◆ Your task
Below, find the line containing "R204: 910 (FB, GND) -> 910 (GND, VSS)" and the line containing "D201: none -> schottky (A LX, K +9V)"; reproduce exactly those two and every line between them, omitting pictures.
══ Records for the exercise
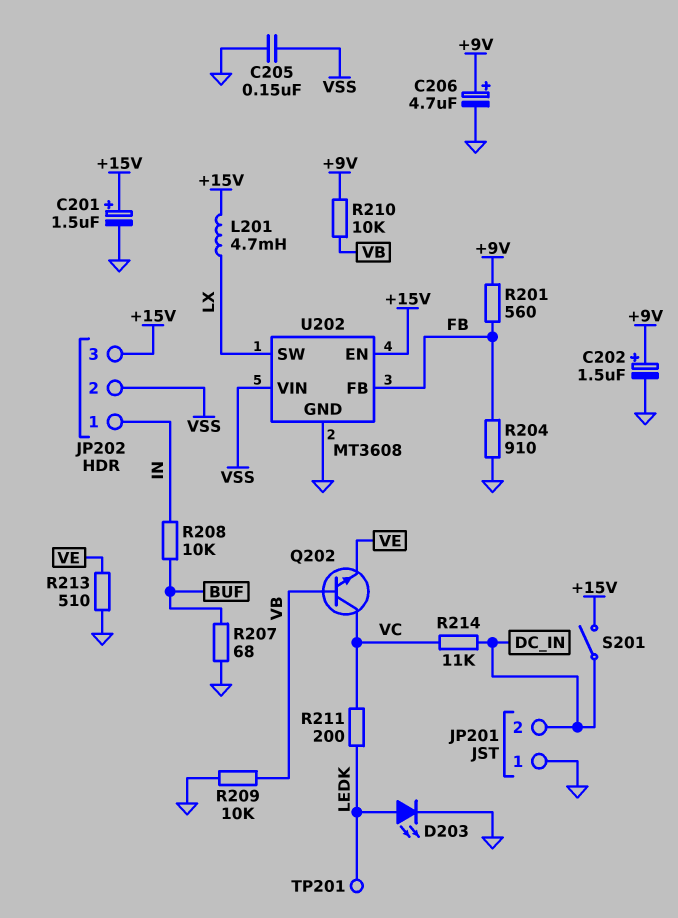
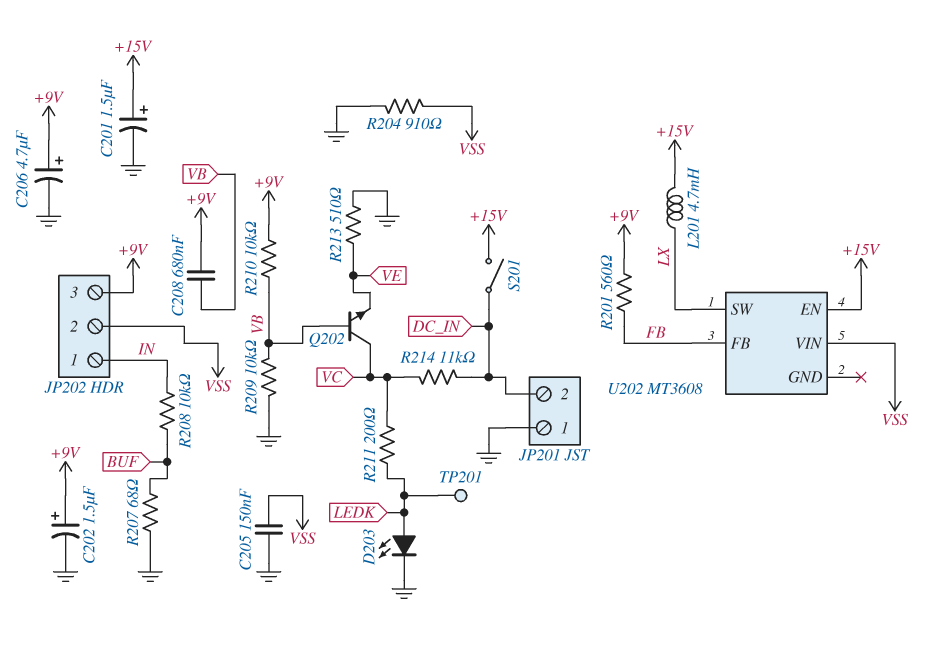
C208: none -> 680nF (+9V, VB)
JP202 pin 3: +15V -> +9V
R204: 910 (FB, GND) -> 910 (GND, VSS)
U202 pin GND: GND -> none

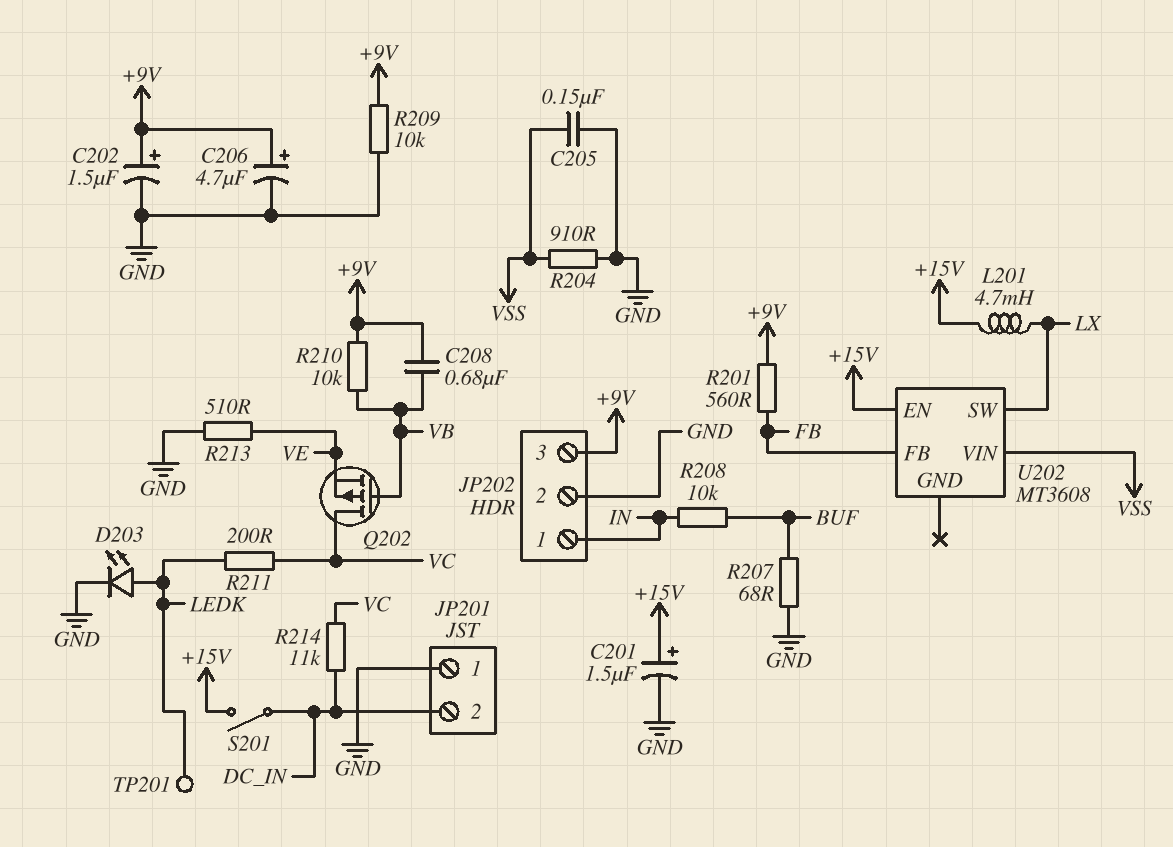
JP202 pin 2: VSS -> GND
Q202: NPN (B VB, C VC, E VE) -> PMOS (G VB, D VC, S VE)
R209: 10k (GND, VB) -> 10k (+9V, GND)

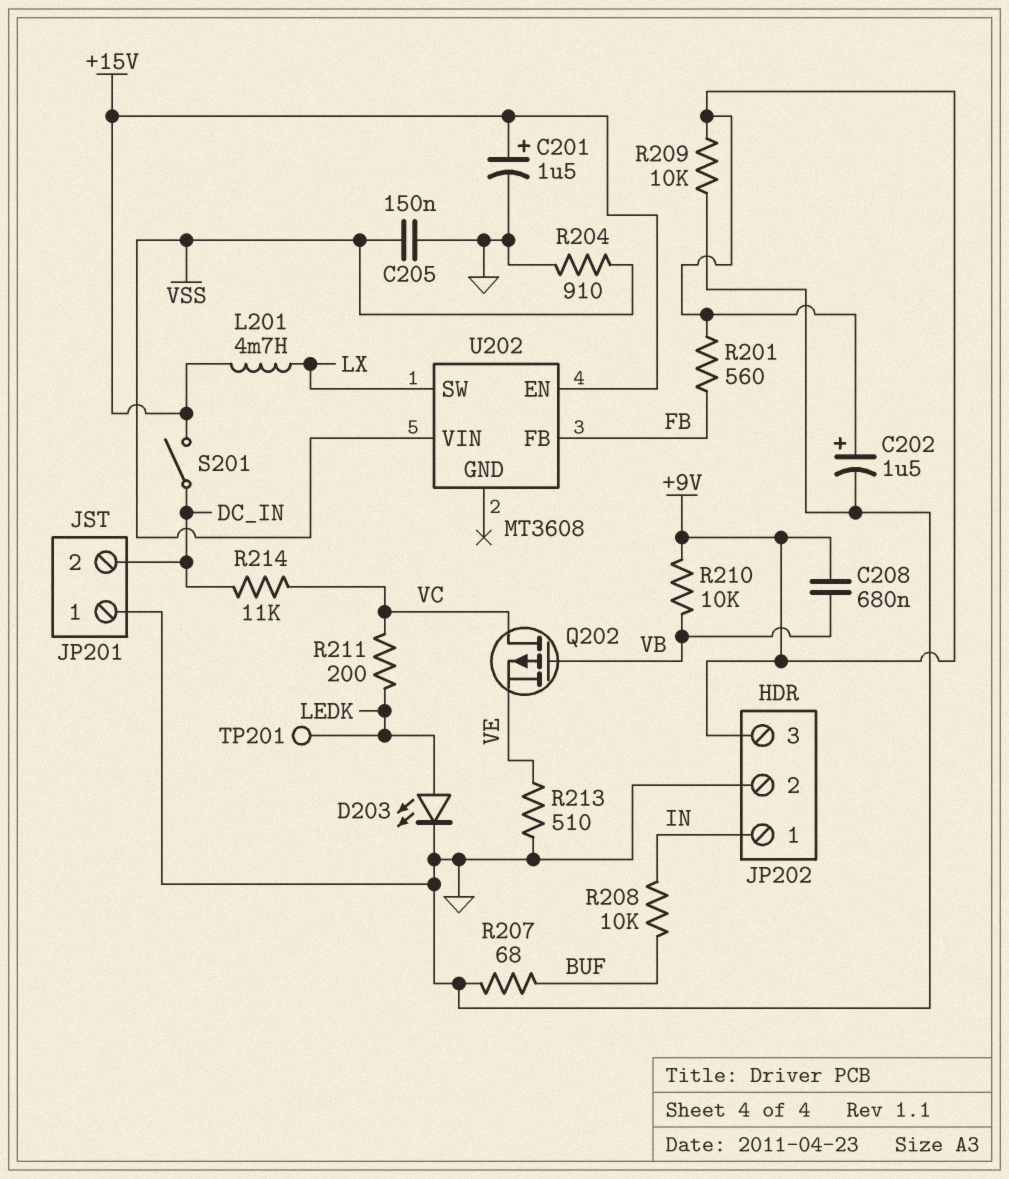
C206: 4.7uF (plus +9V, minus GND) -> none

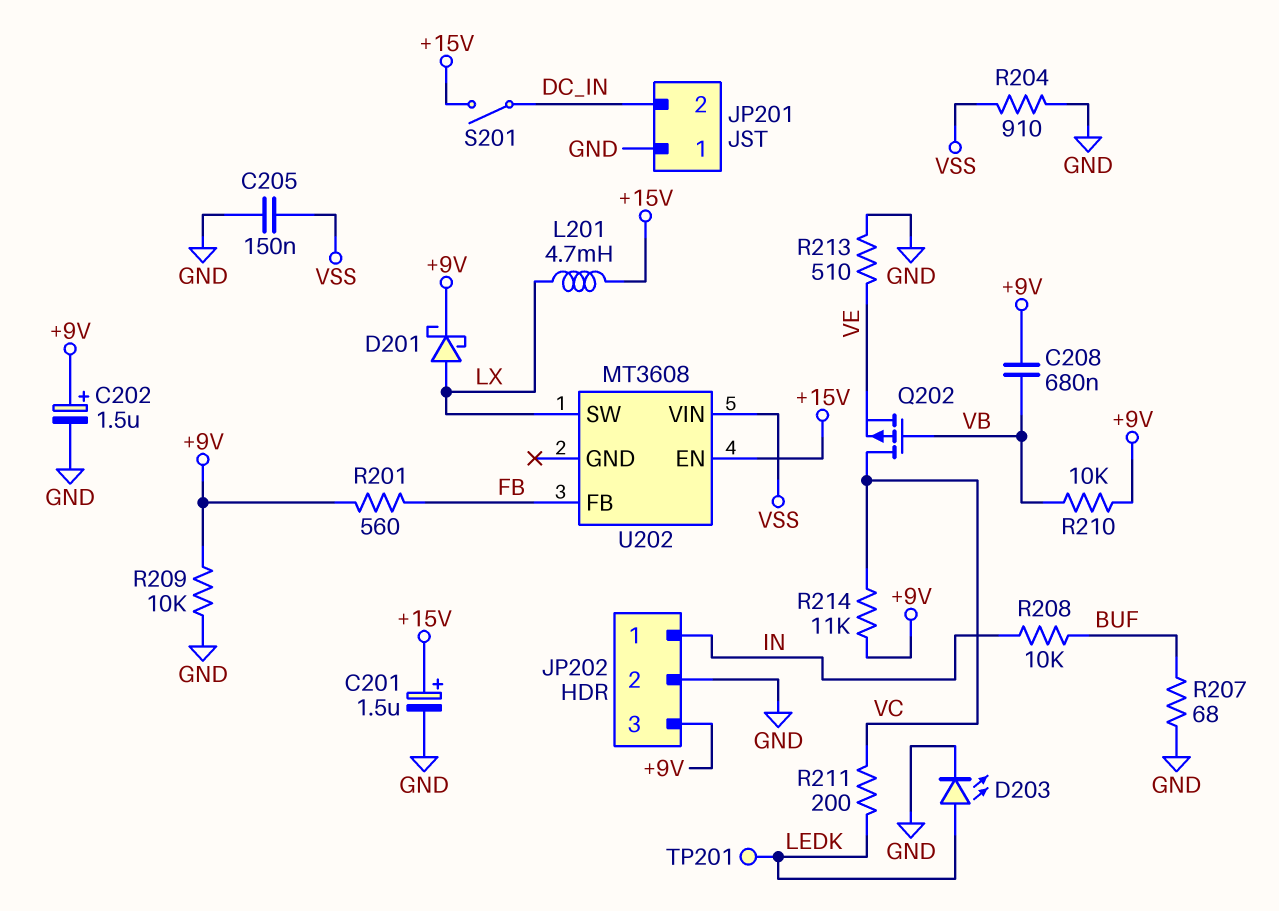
D201: none -> schottky (A LX, K +9V)
R214: 11k (DC_IN, VC) -> 11k (+9V, VC)

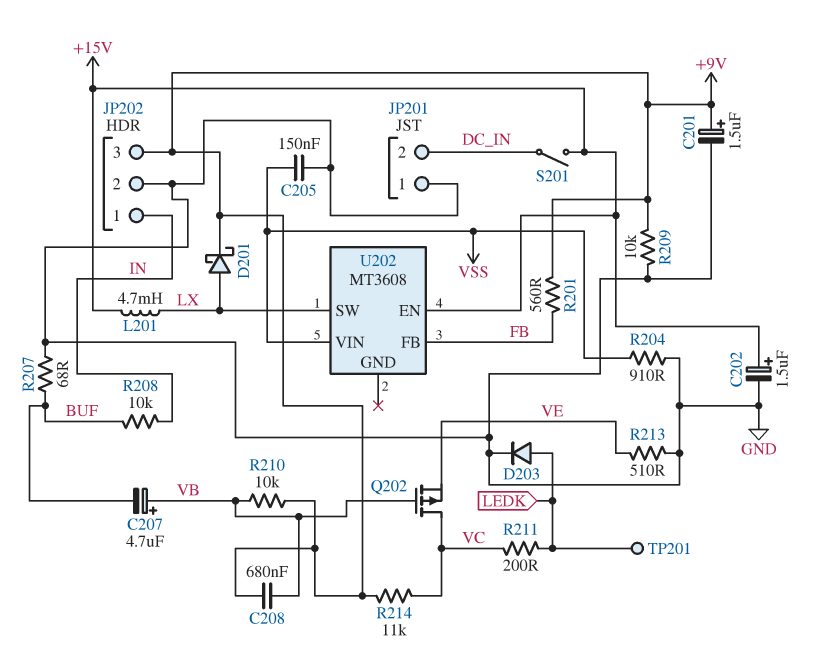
C201: 1.5uF (plus +15V, minus GND) -> 1.5uF (plus +9V, minus GND)
C202: 1.5uF (plus +9V, minus GND) -> 1.5uF (plus +15V, minus GND)
C207: none -> 4.7uF (plus VB, minus BUF)
D203: LED (A LEDK, K GND) -> diode (A LEDK, K GND)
════
◆ Written answer
R204: 910 (FB, GND) -> 910 (GND, VSS)
U202 pin GND: GND -> none

JP202 pin 2: VSS -> GND
Q202: NPN (B VB, C VC, E VE) -> PMOS (G VB, D VC, S VE)
R209: 10k (GND, VB) -> 10k (+9V, GND)

C206: 4.7uF (plus +9V, minus GND) -> none

D201: none -> schottky (A LX, K +9V)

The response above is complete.